##### LISTING #####

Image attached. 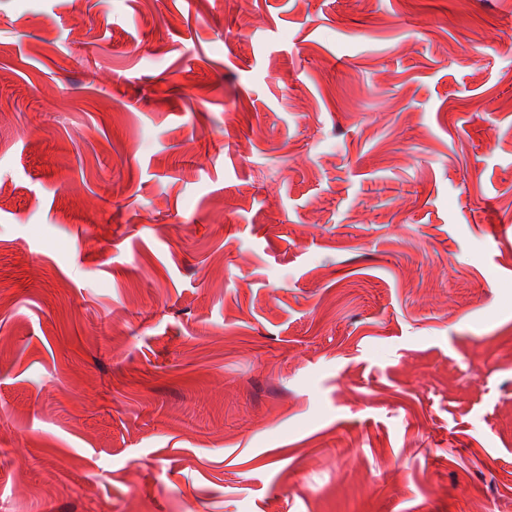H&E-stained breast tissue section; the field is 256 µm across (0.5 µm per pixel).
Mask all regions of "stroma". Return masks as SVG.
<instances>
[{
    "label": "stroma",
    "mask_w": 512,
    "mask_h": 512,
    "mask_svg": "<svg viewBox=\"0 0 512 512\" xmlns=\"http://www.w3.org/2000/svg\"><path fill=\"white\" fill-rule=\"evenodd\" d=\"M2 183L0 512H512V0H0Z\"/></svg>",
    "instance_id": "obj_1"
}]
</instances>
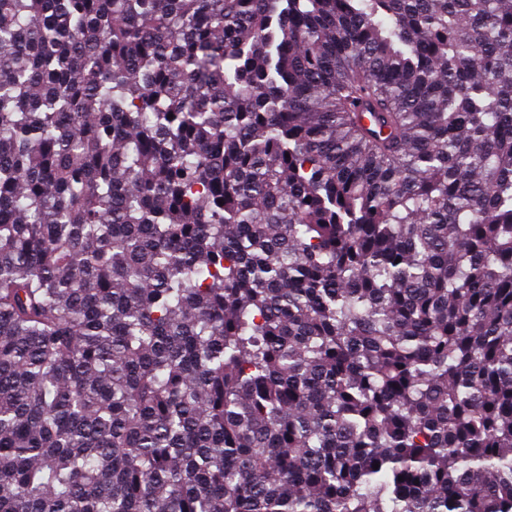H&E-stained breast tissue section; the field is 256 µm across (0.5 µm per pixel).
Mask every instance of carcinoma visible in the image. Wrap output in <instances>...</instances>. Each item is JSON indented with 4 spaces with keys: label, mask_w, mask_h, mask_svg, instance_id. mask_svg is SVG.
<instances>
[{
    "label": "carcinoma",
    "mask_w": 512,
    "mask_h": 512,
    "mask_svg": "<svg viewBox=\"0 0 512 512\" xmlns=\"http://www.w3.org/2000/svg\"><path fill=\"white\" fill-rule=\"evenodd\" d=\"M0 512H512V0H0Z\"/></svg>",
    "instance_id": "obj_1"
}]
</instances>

#####

■ GOAL
Starting with the line that contains "Mask every instance", write out each line through the end of the listing, exactly as it appears, and include nothing else.

■ THE COMPLETED TASK
Mask every instance of carcinoma visible in the image. Wrap output in <instances>...</instances>. Each item is JSON indented with 4 spaces with keys: label, mask_w, mask_h, mask_svg, instance_id. mask_svg is SVG.
<instances>
[{
    "label": "carcinoma",
    "mask_w": 512,
    "mask_h": 512,
    "mask_svg": "<svg viewBox=\"0 0 512 512\" xmlns=\"http://www.w3.org/2000/svg\"><path fill=\"white\" fill-rule=\"evenodd\" d=\"M0 512H512V0H0Z\"/></svg>",
    "instance_id": "obj_1"
}]
</instances>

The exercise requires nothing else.